**EXERCISE AIM**.
Using the records below, quote only the span that opens with the line containing "cyan star: (174, 72) -> (306, 74), moved" and closes with the line containing "yellow circle: (97, 203) -> (136, 203), moved", exactly and inclusively.

**SUPPLIED DATA**.
◇ ◇ ◇ ◇ ◇ ◇ ◇

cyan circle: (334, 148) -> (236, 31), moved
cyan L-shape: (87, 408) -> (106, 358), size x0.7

◇ ◇ ◇ ◇ ◇ ◇ ◇

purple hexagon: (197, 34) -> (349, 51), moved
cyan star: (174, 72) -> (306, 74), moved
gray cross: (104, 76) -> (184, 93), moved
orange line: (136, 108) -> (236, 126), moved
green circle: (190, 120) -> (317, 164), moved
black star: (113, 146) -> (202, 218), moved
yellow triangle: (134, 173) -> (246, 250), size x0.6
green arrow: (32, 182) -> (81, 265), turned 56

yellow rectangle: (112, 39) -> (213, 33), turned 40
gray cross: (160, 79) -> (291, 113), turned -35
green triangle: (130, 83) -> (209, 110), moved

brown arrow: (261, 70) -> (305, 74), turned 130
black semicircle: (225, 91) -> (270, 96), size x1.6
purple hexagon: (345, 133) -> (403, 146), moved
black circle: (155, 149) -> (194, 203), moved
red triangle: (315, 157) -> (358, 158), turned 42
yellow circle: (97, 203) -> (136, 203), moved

◇ ◇ ◇ ◇ ◇ ◇ ◇

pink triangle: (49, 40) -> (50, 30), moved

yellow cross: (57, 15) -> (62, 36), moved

◇ ◇ ◇ ◇ ◇ ◇ ◇

**RESPONSE BOX**.
cyan star: (174, 72) -> (306, 74), moved
gray cross: (104, 76) -> (184, 93), moved
orange line: (136, 108) -> (236, 126), moved
green circle: (190, 120) -> (317, 164), moved
black star: (113, 146) -> (202, 218), moved
yellow triangle: (134, 173) -> (246, 250), size x0.6
green arrow: (32, 182) -> (81, 265), turned 56

yellow rectangle: (112, 39) -> (213, 33), turned 40
gray cross: (160, 79) -> (291, 113), turned -35
green triangle: (130, 83) -> (209, 110), moved

brown arrow: (261, 70) -> (305, 74), turned 130
black semicircle: (225, 91) -> (270, 96), size x1.6
purple hexagon: (345, 133) -> (403, 146), moved
black circle: (155, 149) -> (194, 203), moved
red triangle: (315, 157) -> (358, 158), turned 42
yellow circle: (97, 203) -> (136, 203), moved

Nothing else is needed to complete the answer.